• [SOURCE DATA]

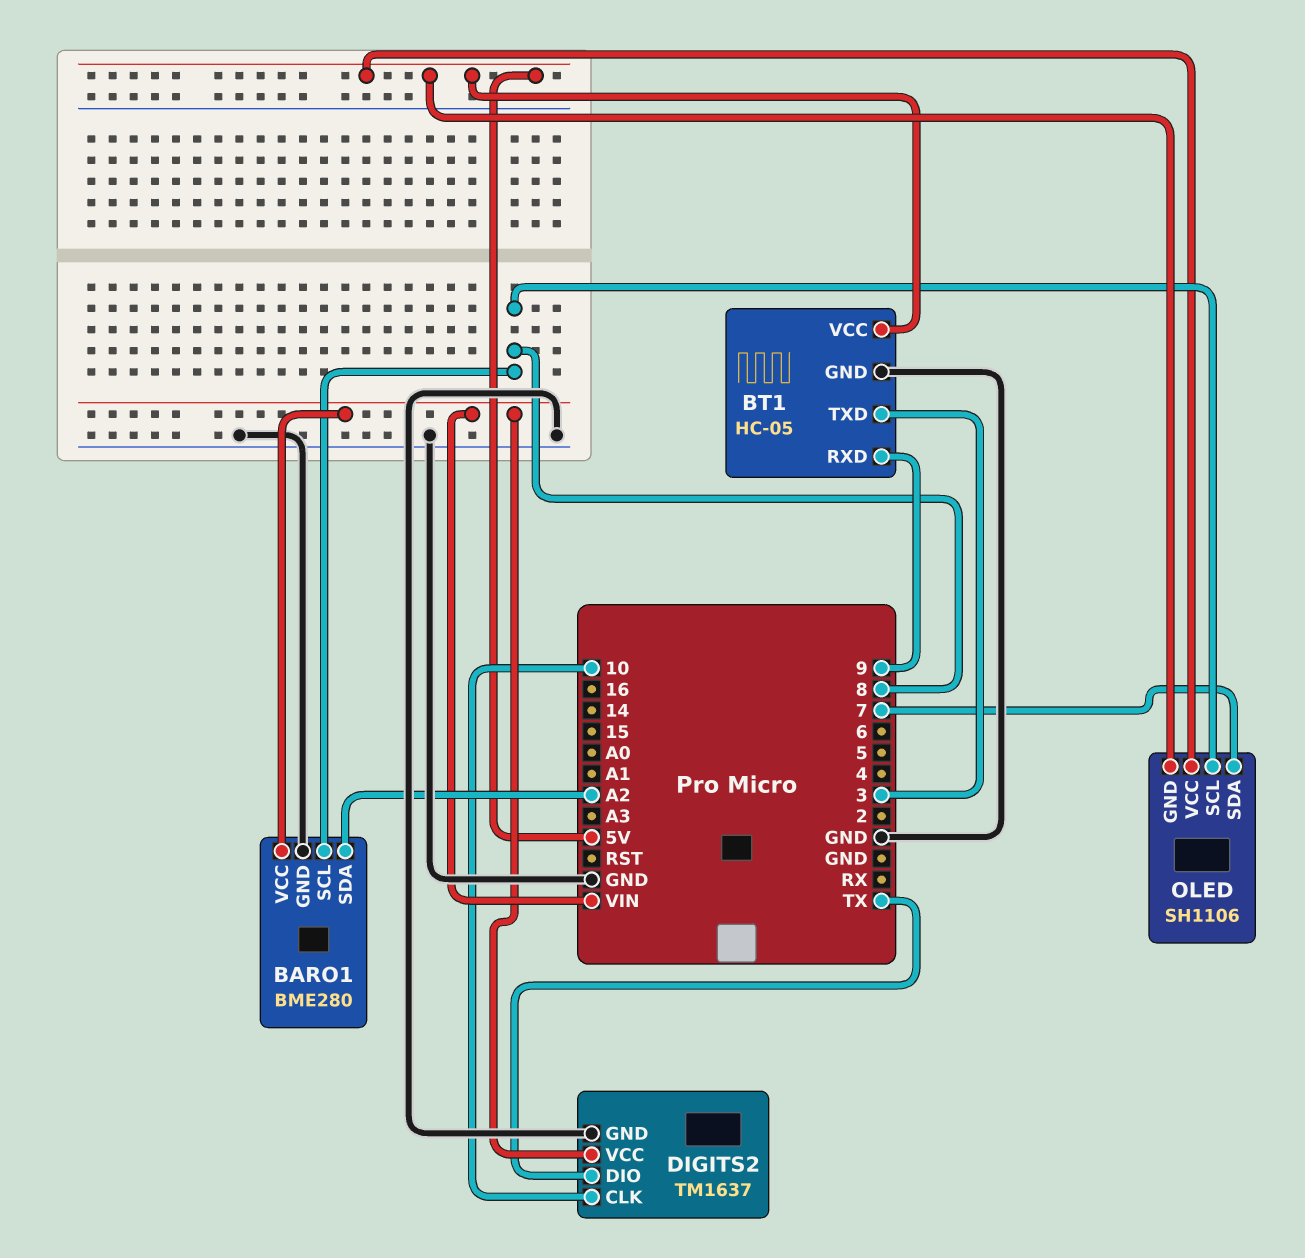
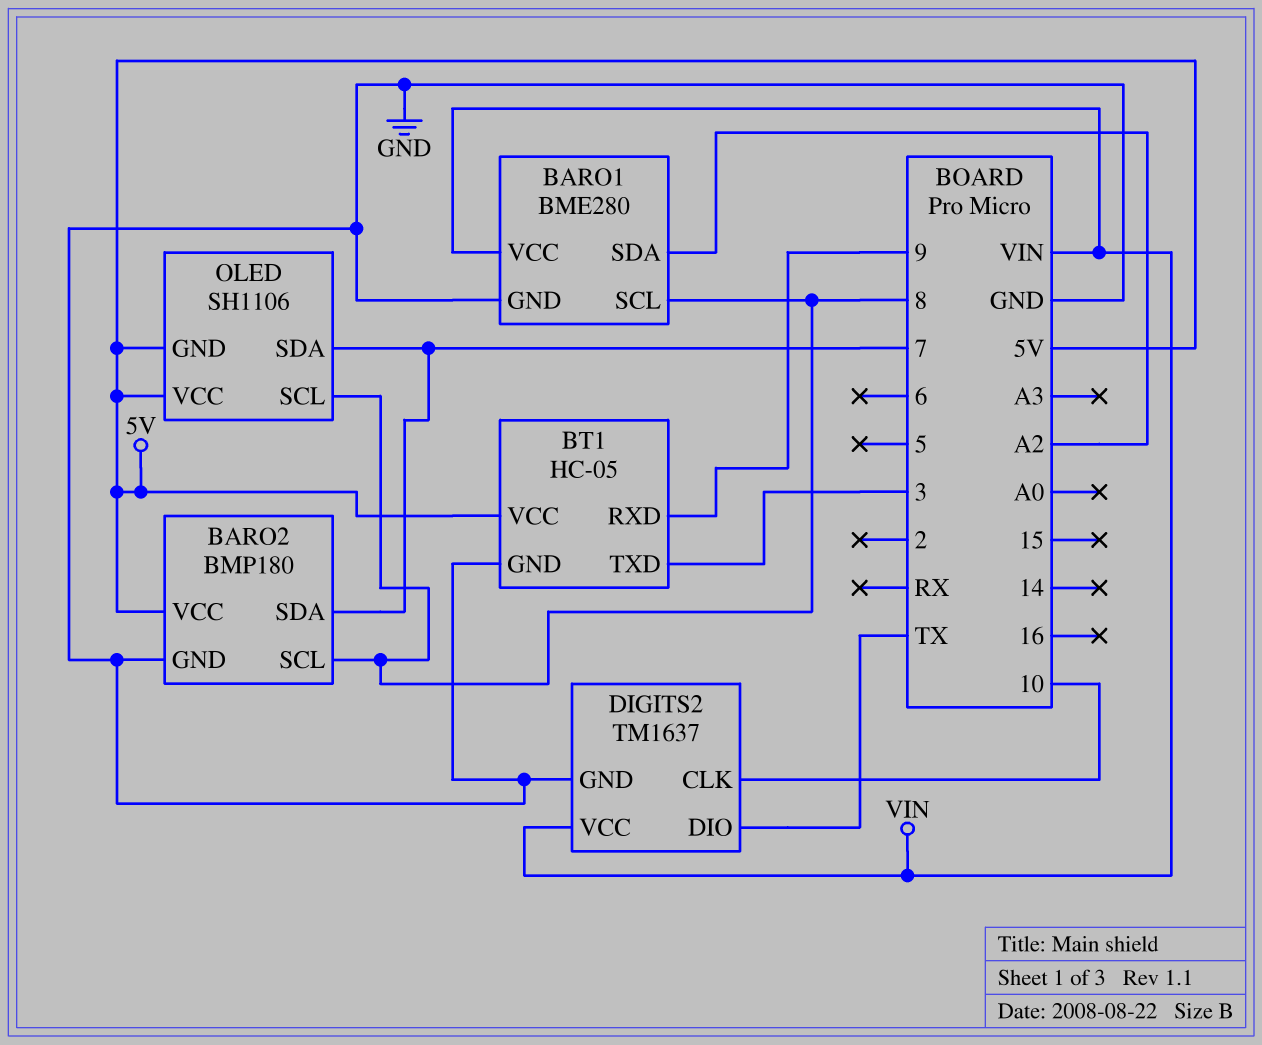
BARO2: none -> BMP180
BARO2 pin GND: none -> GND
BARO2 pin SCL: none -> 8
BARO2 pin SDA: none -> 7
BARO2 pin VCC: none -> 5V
--
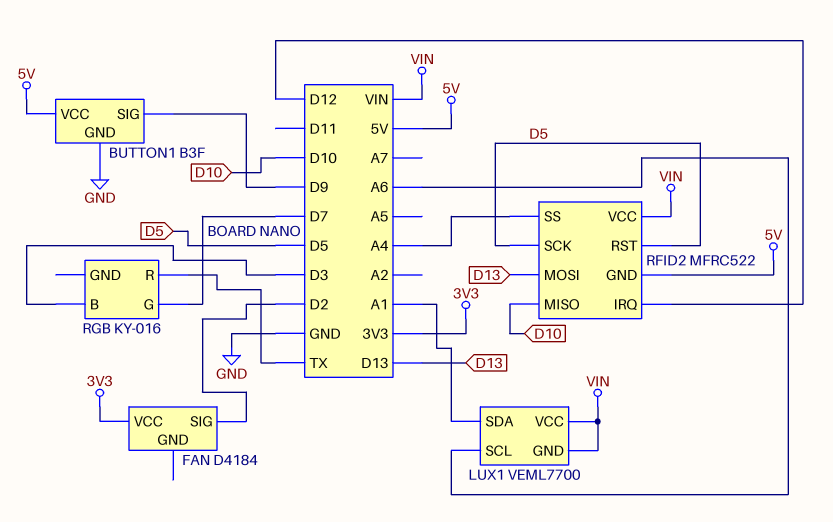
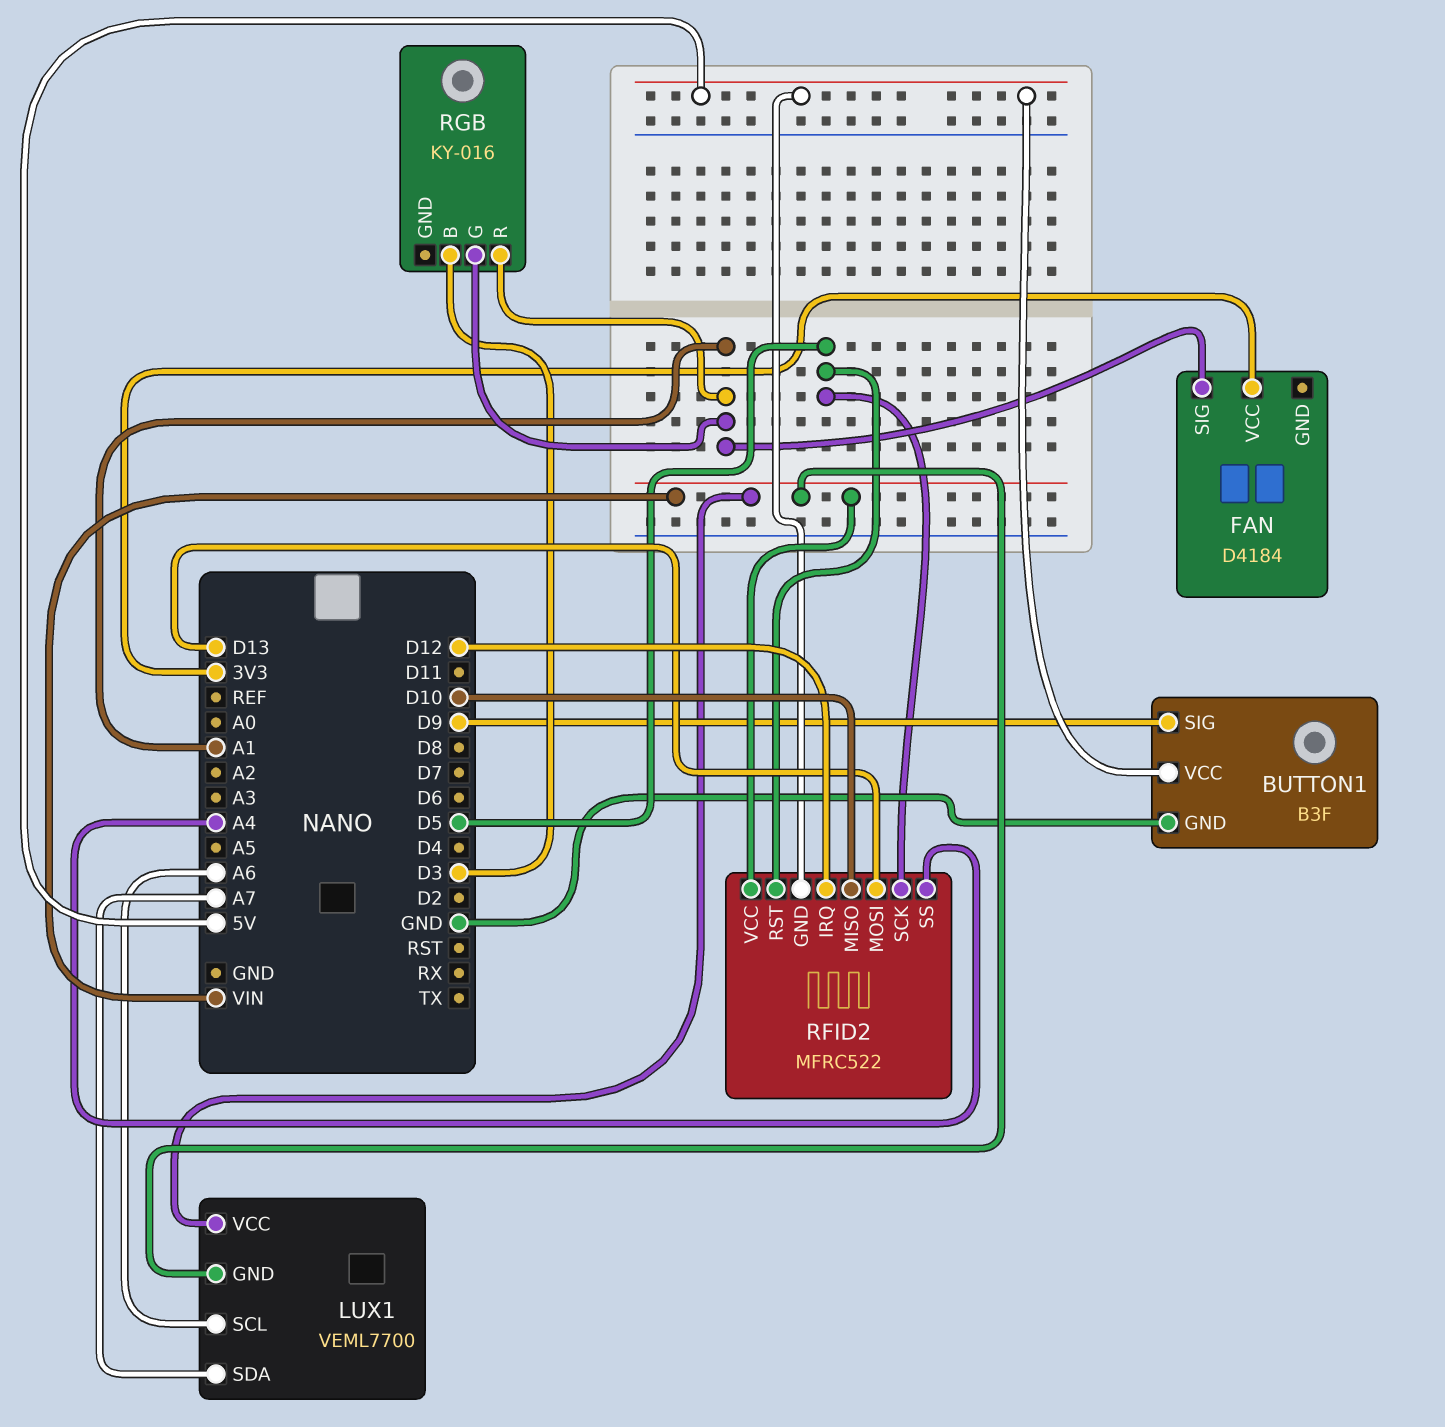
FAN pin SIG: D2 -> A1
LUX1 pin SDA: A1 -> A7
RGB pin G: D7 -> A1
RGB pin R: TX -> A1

• [TASK PROMPT] Output the lines of the records above exactly as they appear, from the line containing "BARO2: none -> BMP180" through the line containing "BARO2 pin VCC: none -> 5V".

• [TASK RESPONSE]
BARO2: none -> BMP180
BARO2 pin GND: none -> GND
BARO2 pin SCL: none -> 8
BARO2 pin SDA: none -> 7
BARO2 pin VCC: none -> 5V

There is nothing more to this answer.